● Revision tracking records
━━━━━━━━━━━━━━━━
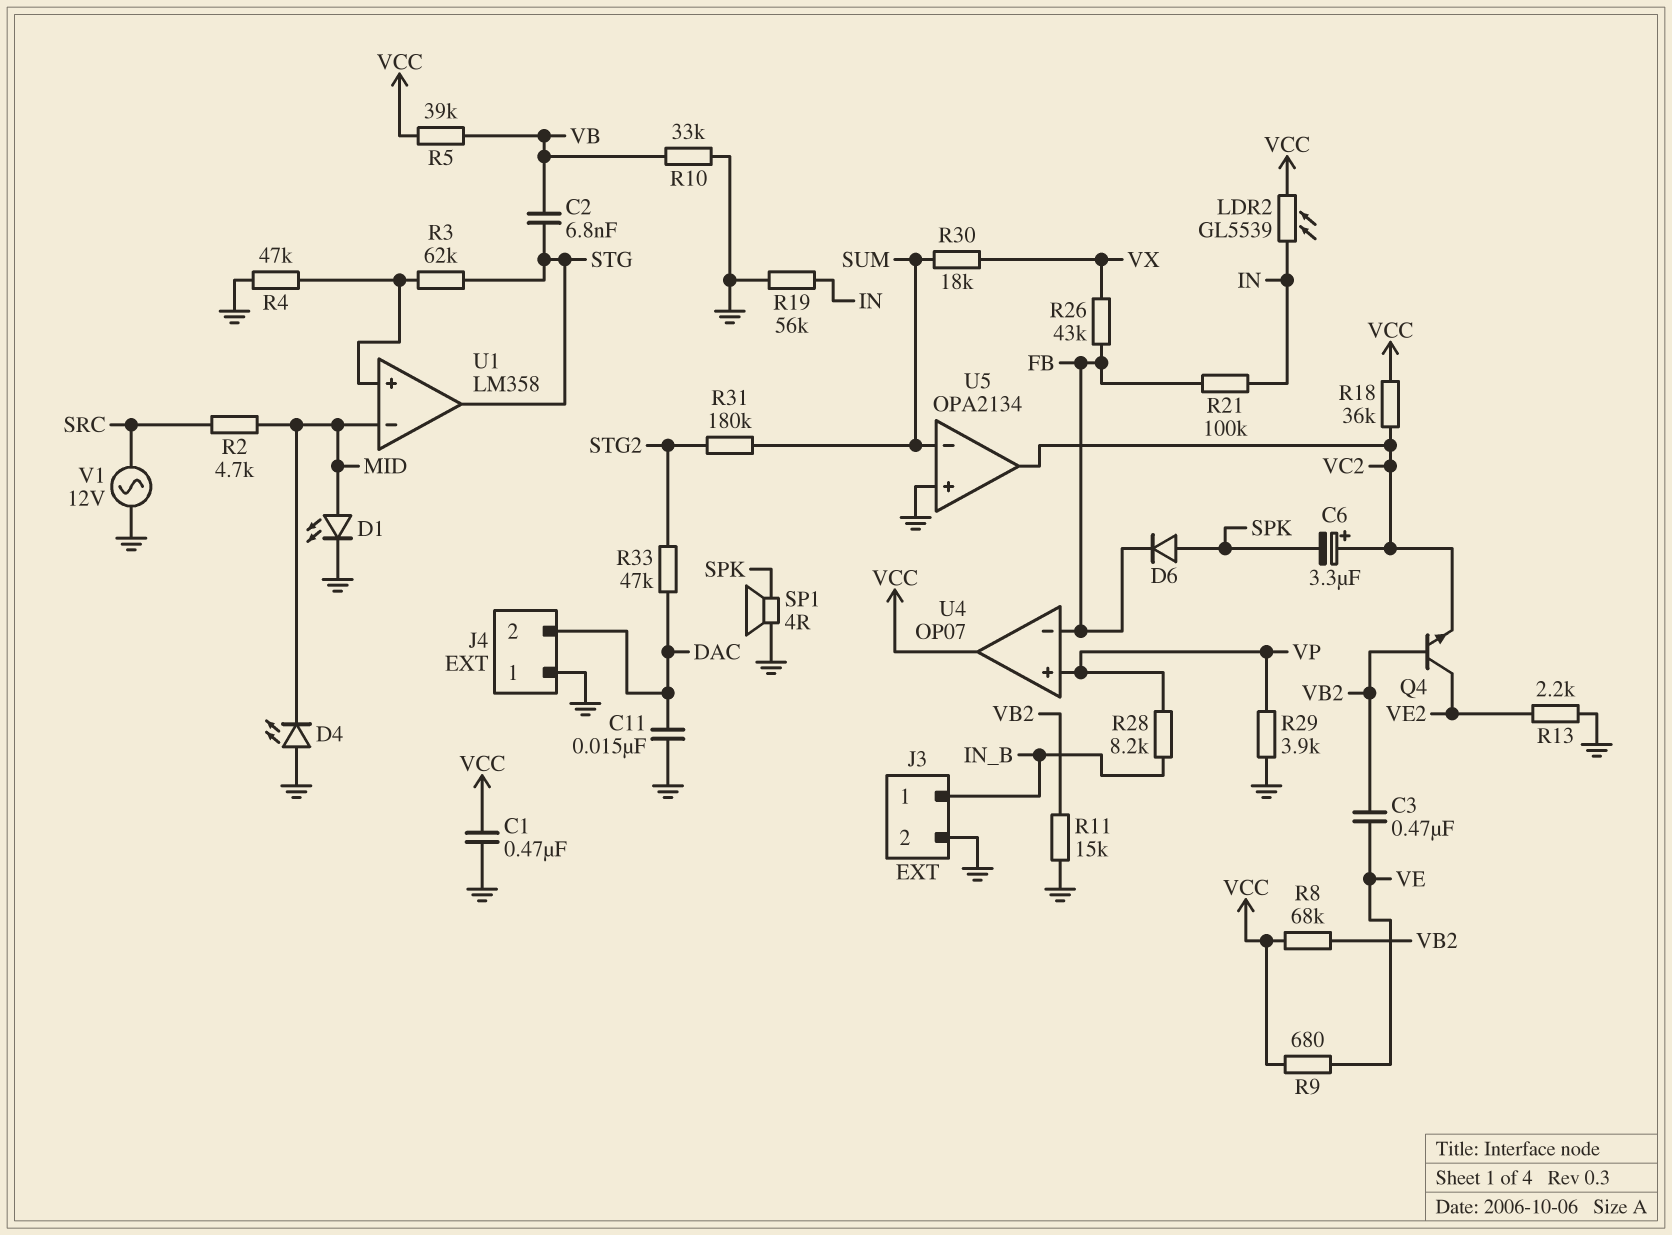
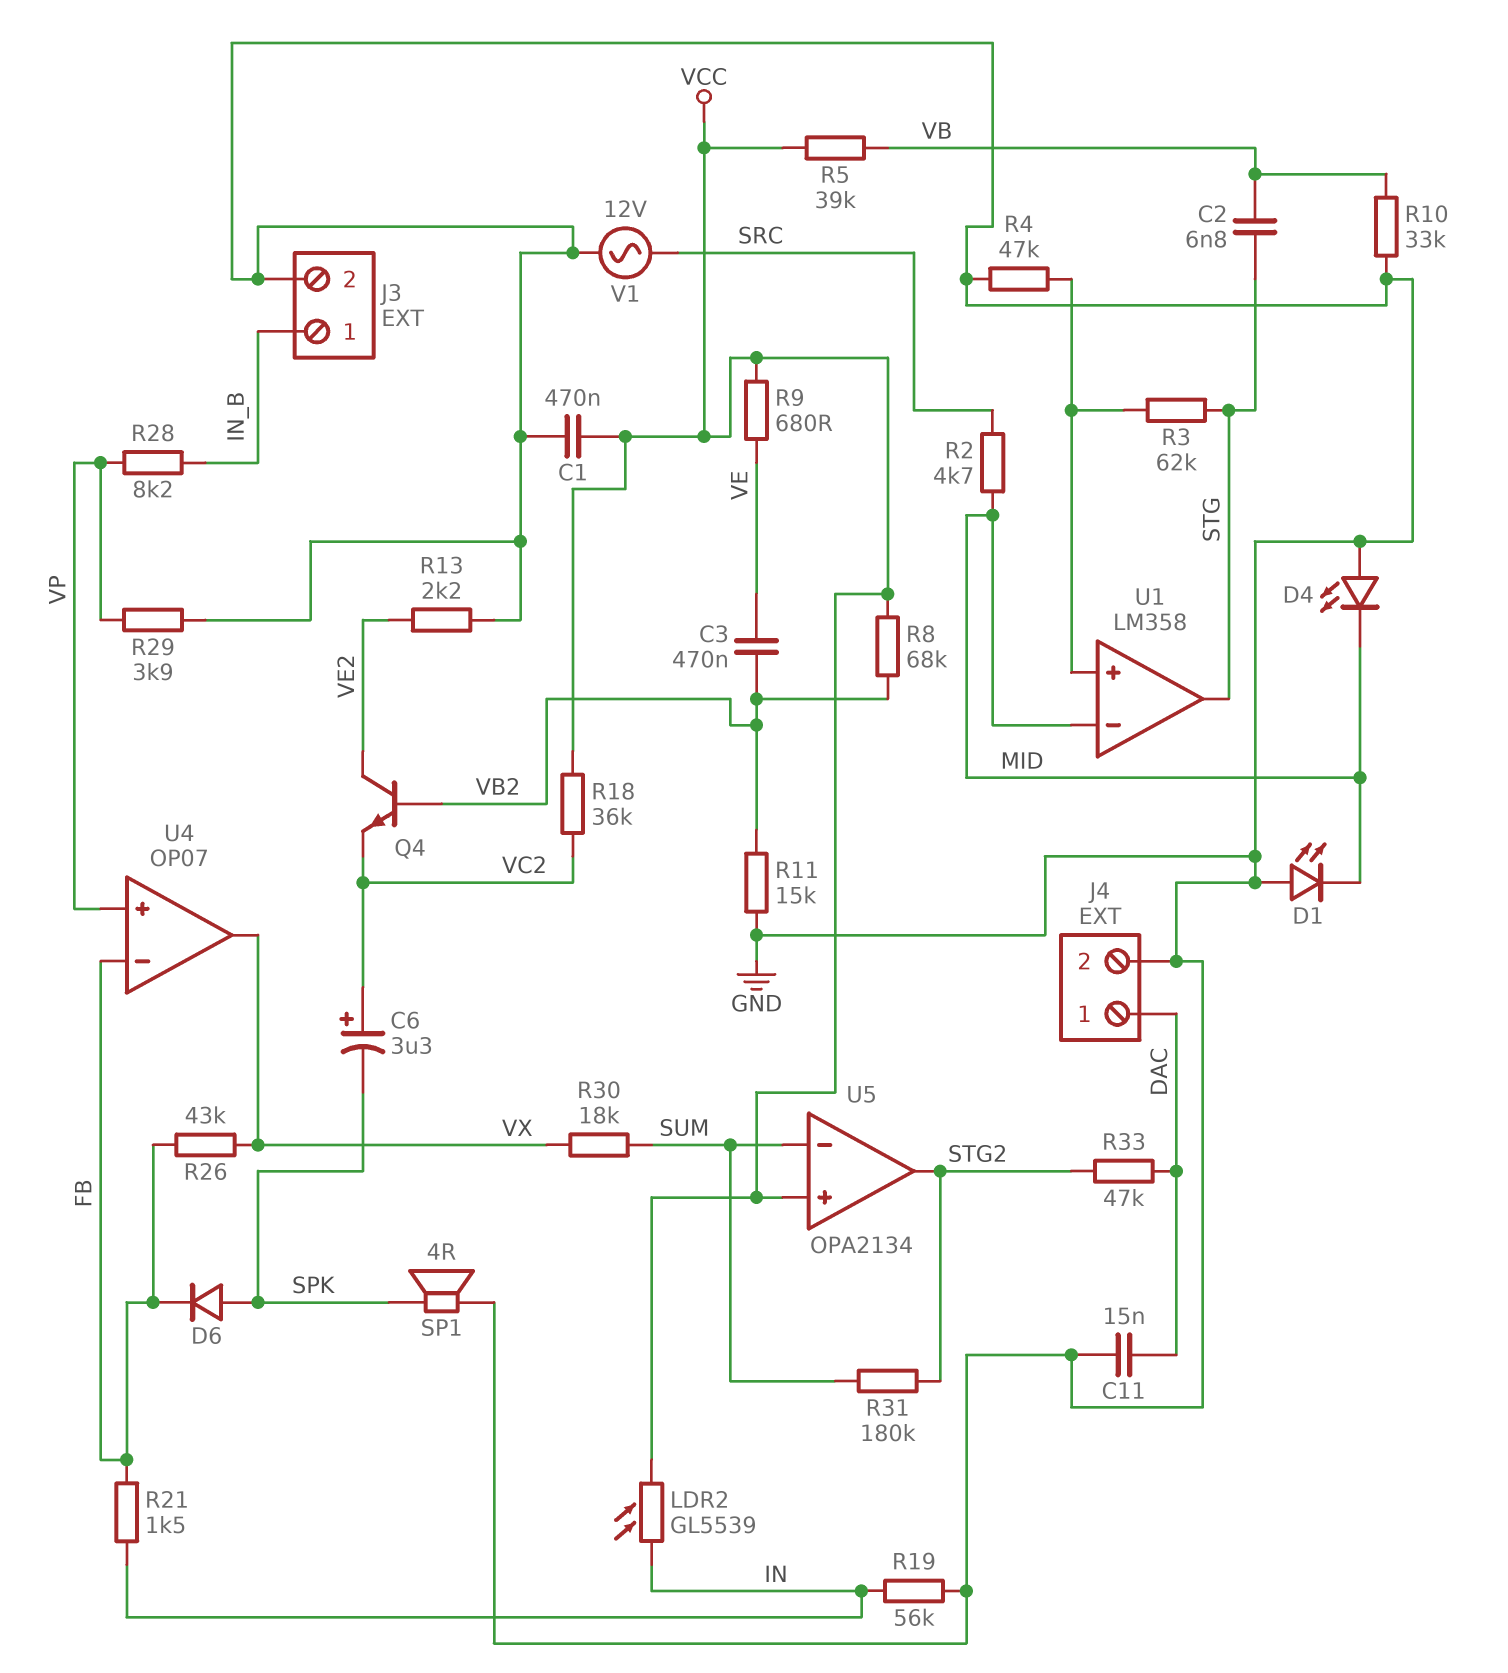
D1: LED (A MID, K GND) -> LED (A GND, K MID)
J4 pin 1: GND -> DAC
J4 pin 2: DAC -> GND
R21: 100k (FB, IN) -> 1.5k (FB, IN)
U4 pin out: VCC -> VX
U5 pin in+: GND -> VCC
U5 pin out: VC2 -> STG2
━━━━━━━━━━━━━━━━
● Problem description
A faithful, complete copy of the records above is required, one that contains no pictures.

● Answer for this exercise
D1: LED (A MID, K GND) -> LED (A GND, K MID)
J4 pin 1: GND -> DAC
J4 pin 2: DAC -> GND
R21: 100k (FB, IN) -> 1.5k (FB, IN)
U4 pin out: VCC -> VX
U5 pin in+: GND -> VCC
U5 pin out: VC2 -> STG2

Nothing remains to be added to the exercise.